→ **RECORDS PROVIDED**:
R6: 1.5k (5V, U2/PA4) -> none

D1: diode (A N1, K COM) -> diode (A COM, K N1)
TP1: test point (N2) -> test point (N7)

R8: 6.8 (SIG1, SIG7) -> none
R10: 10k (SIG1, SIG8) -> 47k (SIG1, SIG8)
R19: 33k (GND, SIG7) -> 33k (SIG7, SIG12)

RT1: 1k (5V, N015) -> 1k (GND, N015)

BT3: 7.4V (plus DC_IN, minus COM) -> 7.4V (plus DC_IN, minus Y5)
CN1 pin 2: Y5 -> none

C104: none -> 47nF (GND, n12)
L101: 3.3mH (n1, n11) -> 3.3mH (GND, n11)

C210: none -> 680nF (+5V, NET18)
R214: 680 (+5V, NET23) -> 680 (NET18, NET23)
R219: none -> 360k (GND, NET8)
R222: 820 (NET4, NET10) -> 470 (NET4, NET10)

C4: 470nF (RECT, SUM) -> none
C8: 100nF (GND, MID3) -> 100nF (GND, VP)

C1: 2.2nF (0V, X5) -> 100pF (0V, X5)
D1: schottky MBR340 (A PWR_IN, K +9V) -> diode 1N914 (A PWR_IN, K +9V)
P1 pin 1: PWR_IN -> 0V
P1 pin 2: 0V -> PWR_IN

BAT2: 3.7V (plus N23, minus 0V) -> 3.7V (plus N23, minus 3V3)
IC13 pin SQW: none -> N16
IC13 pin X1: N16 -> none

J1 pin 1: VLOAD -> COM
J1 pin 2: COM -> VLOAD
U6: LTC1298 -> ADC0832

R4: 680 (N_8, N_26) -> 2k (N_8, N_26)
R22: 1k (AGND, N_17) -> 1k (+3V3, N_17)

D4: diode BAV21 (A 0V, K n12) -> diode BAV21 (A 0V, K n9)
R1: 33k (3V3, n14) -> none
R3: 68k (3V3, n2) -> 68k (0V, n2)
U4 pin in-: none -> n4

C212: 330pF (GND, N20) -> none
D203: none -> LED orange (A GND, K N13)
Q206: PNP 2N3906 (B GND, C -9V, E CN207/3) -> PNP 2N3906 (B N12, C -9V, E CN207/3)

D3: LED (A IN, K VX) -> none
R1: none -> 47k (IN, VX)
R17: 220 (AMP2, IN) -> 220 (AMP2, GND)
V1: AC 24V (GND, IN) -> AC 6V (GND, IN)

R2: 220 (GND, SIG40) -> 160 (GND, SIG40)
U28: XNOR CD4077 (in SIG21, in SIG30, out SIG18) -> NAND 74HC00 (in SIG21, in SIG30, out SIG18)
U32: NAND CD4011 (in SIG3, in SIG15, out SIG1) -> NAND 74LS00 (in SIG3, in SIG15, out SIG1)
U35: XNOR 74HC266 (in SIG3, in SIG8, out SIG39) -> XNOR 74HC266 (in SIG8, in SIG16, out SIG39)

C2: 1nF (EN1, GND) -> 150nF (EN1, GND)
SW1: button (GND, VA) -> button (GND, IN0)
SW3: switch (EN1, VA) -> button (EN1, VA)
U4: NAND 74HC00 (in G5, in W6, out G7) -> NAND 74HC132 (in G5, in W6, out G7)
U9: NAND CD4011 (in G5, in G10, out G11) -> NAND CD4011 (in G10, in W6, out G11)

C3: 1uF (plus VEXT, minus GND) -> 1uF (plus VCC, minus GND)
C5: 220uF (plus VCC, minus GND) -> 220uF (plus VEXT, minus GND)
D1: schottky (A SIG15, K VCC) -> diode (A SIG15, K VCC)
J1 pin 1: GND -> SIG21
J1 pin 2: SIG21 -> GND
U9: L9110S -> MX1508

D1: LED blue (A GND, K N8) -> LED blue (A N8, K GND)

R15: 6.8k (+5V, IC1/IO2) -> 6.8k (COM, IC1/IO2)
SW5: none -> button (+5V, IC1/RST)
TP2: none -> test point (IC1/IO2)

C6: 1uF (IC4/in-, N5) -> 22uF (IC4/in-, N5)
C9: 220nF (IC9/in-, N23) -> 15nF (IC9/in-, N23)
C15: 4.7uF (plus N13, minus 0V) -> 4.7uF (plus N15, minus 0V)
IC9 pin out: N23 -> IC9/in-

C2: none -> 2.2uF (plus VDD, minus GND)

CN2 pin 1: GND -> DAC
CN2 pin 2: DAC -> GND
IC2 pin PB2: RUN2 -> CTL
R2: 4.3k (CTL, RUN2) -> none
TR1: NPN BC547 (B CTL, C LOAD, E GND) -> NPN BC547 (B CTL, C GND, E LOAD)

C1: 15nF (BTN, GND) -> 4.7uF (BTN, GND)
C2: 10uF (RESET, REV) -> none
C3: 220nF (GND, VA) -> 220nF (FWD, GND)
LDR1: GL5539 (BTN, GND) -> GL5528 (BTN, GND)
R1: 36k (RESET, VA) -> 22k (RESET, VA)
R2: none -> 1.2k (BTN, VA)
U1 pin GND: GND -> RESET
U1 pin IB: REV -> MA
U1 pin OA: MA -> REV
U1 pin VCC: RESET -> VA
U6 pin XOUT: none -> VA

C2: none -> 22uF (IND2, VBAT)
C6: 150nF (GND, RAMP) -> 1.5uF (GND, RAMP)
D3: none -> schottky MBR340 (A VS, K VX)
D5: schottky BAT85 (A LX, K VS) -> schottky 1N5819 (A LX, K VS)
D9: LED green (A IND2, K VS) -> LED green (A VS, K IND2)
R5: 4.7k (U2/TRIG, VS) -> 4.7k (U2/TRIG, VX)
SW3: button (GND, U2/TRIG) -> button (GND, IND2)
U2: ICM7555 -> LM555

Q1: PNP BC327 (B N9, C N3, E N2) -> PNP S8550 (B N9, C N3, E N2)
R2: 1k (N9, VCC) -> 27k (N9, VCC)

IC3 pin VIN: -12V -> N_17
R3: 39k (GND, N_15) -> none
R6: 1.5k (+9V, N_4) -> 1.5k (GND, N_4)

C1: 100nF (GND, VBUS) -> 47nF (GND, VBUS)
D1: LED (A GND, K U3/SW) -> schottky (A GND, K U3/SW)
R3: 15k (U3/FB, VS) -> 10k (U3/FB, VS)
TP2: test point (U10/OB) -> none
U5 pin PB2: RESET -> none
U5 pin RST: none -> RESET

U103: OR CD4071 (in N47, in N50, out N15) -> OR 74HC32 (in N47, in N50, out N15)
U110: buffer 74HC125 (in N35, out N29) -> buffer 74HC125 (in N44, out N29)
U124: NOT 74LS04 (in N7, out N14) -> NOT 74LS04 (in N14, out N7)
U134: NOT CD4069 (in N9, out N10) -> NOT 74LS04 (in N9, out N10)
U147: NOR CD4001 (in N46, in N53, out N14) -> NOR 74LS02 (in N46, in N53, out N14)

→ **HOW TO COMPLETE THIS TASK**:
Would you return the whole listing exactly as written?

→ **EXERCISE ANSWER**:
R6: 1.5k (5V, U2/PA4) -> none

D1: diode (A N1, K COM) -> diode (A COM, K N1)
TP1: test point (N2) -> test point (N7)

R8: 6.8 (SIG1, SIG7) -> none
R10: 10k (SIG1, SIG8) -> 47k (SIG1, SIG8)
R19: 33k (GND, SIG7) -> 33k (SIG7, SIG12)

RT1: 1k (5V, N015) -> 1k (GND, N015)

BT3: 7.4V (plus DC_IN, minus COM) -> 7.4V (plus DC_IN, minus Y5)
CN1 pin 2: Y5 -> none

C104: none -> 47nF (GND, n12)
L101: 3.3mH (n1, n11) -> 3.3mH (GND, n11)

C210: none -> 680nF (+5V, NET18)
R214: 680 (+5V, NET23) -> 680 (NET18, NET23)
R219: none -> 360k (GND, NET8)
R222: 820 (NET4, NET10) -> 470 (NET4, NET10)

C4: 470nF (RECT, SUM) -> none
C8: 100nF (GND, MID3) -> 100nF (GND, VP)

C1: 2.2nF (0V, X5) -> 100pF (0V, X5)
D1: schottky MBR340 (A PWR_IN, K +9V) -> diode 1N914 (A PWR_IN, K +9V)
P1 pin 1: PWR_IN -> 0V
P1 pin 2: 0V -> PWR_IN

BAT2: 3.7V (plus N23, minus 0V) -> 3.7V (plus N23, minus 3V3)
IC13 pin SQW: none -> N16
IC13 pin X1: N16 -> none

J1 pin 1: VLOAD -> COM
J1 pin 2: COM -> VLOAD
U6: LTC1298 -> ADC0832

R4: 680 (N_8, N_26) -> 2k (N_8, N_26)
R22: 1k (AGND, N_17) -> 1k (+3V3, N_17)

D4: diode BAV21 (A 0V, K n12) -> diode BAV21 (A 0V, K n9)
R1: 33k (3V3, n14) -> none
R3: 68k (3V3, n2) -> 68k (0V, n2)
U4 pin in-: none -> n4

C212: 330pF (GND, N20) -> none
D203: none -> LED orange (A GND, K N13)
Q206: PNP 2N3906 (B GND, C -9V, E CN207/3) -> PNP 2N3906 (B N12, C -9V, E CN207/3)

D3: LED (A IN, K VX) -> none
R1: none -> 47k (IN, VX)
R17: 220 (AMP2, IN) -> 220 (AMP2, GND)
V1: AC 24V (GND, IN) -> AC 6V (GND, IN)

R2: 220 (GND, SIG40) -> 160 (GND, SIG40)
U28: XNOR CD4077 (in SIG21, in SIG30, out SIG18) -> NAND 74HC00 (in SIG21, in SIG30, out SIG18)
U32: NAND CD4011 (in SIG3, in SIG15, out SIG1) -> NAND 74LS00 (in SIG3, in SIG15, out SIG1)
U35: XNOR 74HC266 (in SIG3, in SIG8, out SIG39) -> XNOR 74HC266 (in SIG8, in SIG16, out SIG39)

C2: 1nF (EN1, GND) -> 150nF (EN1, GND)
SW1: button (GND, VA) -> button (GND, IN0)
SW3: switch (EN1, VA) -> button (EN1, VA)
U4: NAND 74HC00 (in G5, in W6, out G7) -> NAND 74HC132 (in G5, in W6, out G7)
U9: NAND CD4011 (in G5, in G10, out G11) -> NAND CD4011 (in G10, in W6, out G11)

C3: 1uF (plus VEXT, minus GND) -> 1uF (plus VCC, minus GND)
C5: 220uF (plus VCC, minus GND) -> 220uF (plus VEXT, minus GND)
D1: schottky (A SIG15, K VCC) -> diode (A SIG15, K VCC)
J1 pin 1: GND -> SIG21
J1 pin 2: SIG21 -> GND
U9: L9110S -> MX1508

D1: LED blue (A GND, K N8) -> LED blue (A N8, K GND)

R15: 6.8k (+5V, IC1/IO2) -> 6.8k (COM, IC1/IO2)
SW5: none -> button (+5V, IC1/RST)
TP2: none -> test point (IC1/IO2)

C6: 1uF (IC4/in-, N5) -> 22uF (IC4/in-, N5)
C9: 220nF (IC9/in-, N23) -> 15nF (IC9/in-, N23)
C15: 4.7uF (plus N13, minus 0V) -> 4.7uF (plus N15, minus 0V)
IC9 pin out: N23 -> IC9/in-

C2: none -> 2.2uF (plus VDD, minus GND)

CN2 pin 1: GND -> DAC
CN2 pin 2: DAC -> GND
IC2 pin PB2: RUN2 -> CTL
R2: 4.3k (CTL, RUN2) -> none
TR1: NPN BC547 (B CTL, C LOAD, E GND) -> NPN BC547 (B CTL, C GND, E LOAD)

C1: 15nF (BTN, GND) -> 4.7uF (BTN, GND)
C2: 10uF (RESET, REV) -> none
C3: 220nF (GND, VA) -> 220nF (FWD, GND)
LDR1: GL5539 (BTN, GND) -> GL5528 (BTN, GND)
R1: 36k (RESET, VA) -> 22k (RESET, VA)
R2: none -> 1.2k (BTN, VA)
U1 pin GND: GND -> RESET
U1 pin IB: REV -> MA
U1 pin OA: MA -> REV
U1 pin VCC: RESET -> VA
U6 pin XOUT: none -> VA

C2: none -> 22uF (IND2, VBAT)
C6: 150nF (GND, RAMP) -> 1.5uF (GND, RAMP)
D3: none -> schottky MBR340 (A VS, K VX)
D5: schottky BAT85 (A LX, K VS) -> schottky 1N5819 (A LX, K VS)
D9: LED green (A IND2, K VS) -> LED green (A VS, K IND2)
R5: 4.7k (U2/TRIG, VS) -> 4.7k (U2/TRIG, VX)
SW3: button (GND, U2/TRIG) -> button (GND, IND2)
U2: ICM7555 -> LM555

Q1: PNP BC327 (B N9, C N3, E N2) -> PNP S8550 (B N9, C N3, E N2)
R2: 1k (N9, VCC) -> 27k (N9, VCC)

IC3 pin VIN: -12V -> N_17
R3: 39k (GND, N_15) -> none
R6: 1.5k (+9V, N_4) -> 1.5k (GND, N_4)

C1: 100nF (GND, VBUS) -> 47nF (GND, VBUS)
D1: LED (A GND, K U3/SW) -> schottky (A GND, K U3/SW)
R3: 15k (U3/FB, VS) -> 10k (U3/FB, VS)
TP2: test point (U10/OB) -> none
U5 pin PB2: RESET -> none
U5 pin RST: none -> RESET

U103: OR CD4071 (in N47, in N50, out N15) -> OR 74HC32 (in N47, in N50, out N15)
U110: buffer 74HC125 (in N35, out N29) -> buffer 74HC125 (in N44, out N29)
U124: NOT 74LS04 (in N7, out N14) -> NOT 74LS04 (in N14, out N7)
U134: NOT CD4069 (in N9, out N10) -> NOT 74LS04 (in N9, out N10)
U147: NOR CD4001 (in N46, in N53, out N14) -> NOR 74LS02 (in N46, in N53, out N14)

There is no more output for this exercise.